» Exercise brief
Below are entries. Copy exactly the lines running from the line that holds "cyan 1x1 plate [235,448,300,510]" to the line that holds "none -> tan 1x1 cone [205,183,264,281]", with both ends included.

» Data for processing
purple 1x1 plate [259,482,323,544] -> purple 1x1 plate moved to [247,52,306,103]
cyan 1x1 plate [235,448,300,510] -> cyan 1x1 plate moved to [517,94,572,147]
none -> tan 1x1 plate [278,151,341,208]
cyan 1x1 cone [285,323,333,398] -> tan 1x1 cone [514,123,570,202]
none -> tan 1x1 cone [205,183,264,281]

--

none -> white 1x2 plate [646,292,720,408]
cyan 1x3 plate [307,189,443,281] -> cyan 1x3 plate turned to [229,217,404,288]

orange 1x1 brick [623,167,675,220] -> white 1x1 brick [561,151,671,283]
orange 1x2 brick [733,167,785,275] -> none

...

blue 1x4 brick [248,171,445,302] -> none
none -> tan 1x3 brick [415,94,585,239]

» Completed task
cyan 1x1 plate [235,448,300,510] -> cyan 1x1 plate moved to [517,94,572,147]
none -> tan 1x1 plate [278,151,341,208]
cyan 1x1 cone [285,323,333,398] -> tan 1x1 cone [514,123,570,202]
none -> tan 1x1 cone [205,183,264,281]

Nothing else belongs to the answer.